**** Extracted information ****
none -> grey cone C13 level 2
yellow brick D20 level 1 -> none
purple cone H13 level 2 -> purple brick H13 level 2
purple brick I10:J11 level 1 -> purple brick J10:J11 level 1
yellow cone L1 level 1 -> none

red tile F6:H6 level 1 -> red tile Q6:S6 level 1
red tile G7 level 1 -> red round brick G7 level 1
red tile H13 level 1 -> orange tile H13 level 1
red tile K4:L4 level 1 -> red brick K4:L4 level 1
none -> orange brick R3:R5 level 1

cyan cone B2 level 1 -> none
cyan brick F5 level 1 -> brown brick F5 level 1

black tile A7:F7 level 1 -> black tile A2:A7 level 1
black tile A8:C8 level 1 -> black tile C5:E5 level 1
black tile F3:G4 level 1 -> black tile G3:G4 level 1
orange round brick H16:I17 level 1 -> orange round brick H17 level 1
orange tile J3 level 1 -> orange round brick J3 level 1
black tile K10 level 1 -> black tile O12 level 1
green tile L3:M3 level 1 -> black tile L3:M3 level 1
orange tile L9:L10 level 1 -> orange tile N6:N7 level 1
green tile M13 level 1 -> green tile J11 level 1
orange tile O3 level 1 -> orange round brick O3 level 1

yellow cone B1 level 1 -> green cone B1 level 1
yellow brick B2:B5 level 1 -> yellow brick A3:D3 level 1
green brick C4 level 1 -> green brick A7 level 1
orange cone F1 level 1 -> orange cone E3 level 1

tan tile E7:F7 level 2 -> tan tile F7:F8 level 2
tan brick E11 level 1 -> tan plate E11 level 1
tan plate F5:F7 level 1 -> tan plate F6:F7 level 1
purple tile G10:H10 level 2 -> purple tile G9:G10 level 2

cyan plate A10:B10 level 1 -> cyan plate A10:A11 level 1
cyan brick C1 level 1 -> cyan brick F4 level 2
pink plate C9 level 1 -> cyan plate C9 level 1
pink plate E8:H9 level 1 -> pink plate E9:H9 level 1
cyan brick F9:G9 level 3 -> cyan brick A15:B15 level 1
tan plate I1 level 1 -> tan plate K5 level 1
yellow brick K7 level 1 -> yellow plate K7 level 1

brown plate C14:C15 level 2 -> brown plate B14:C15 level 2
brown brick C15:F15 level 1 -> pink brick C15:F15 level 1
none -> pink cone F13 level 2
****
→ **Directions**
Starting with the line with "orange tile O3" above and going on through the line with "pink plate E8:H9", transcribe every line exactly, both ends included, and add nothing.

→ **Output for this task**
orange tile O3 level 1 -> orange round brick O3 level 1

yellow cone B1 level 1 -> green cone B1 level 1
yellow brick B2:B5 level 1 -> yellow brick A3:D3 level 1
green brick C4 level 1 -> green brick A7 level 1
orange cone F1 level 1 -> orange cone E3 level 1

tan tile E7:F7 level 2 -> tan tile F7:F8 level 2
tan brick E11 level 1 -> tan plate E11 level 1
tan plate F5:F7 level 1 -> tan plate F6:F7 level 1
purple tile G10:H10 level 2 -> purple tile G9:G10 level 2

cyan plate A10:B10 level 1 -> cyan plate A10:A11 level 1
cyan brick C1 level 1 -> cyan brick F4 level 2
pink plate C9 level 1 -> cyan plate C9 level 1
pink plate E8:H9 level 1 -> pink plate E9:H9 level 1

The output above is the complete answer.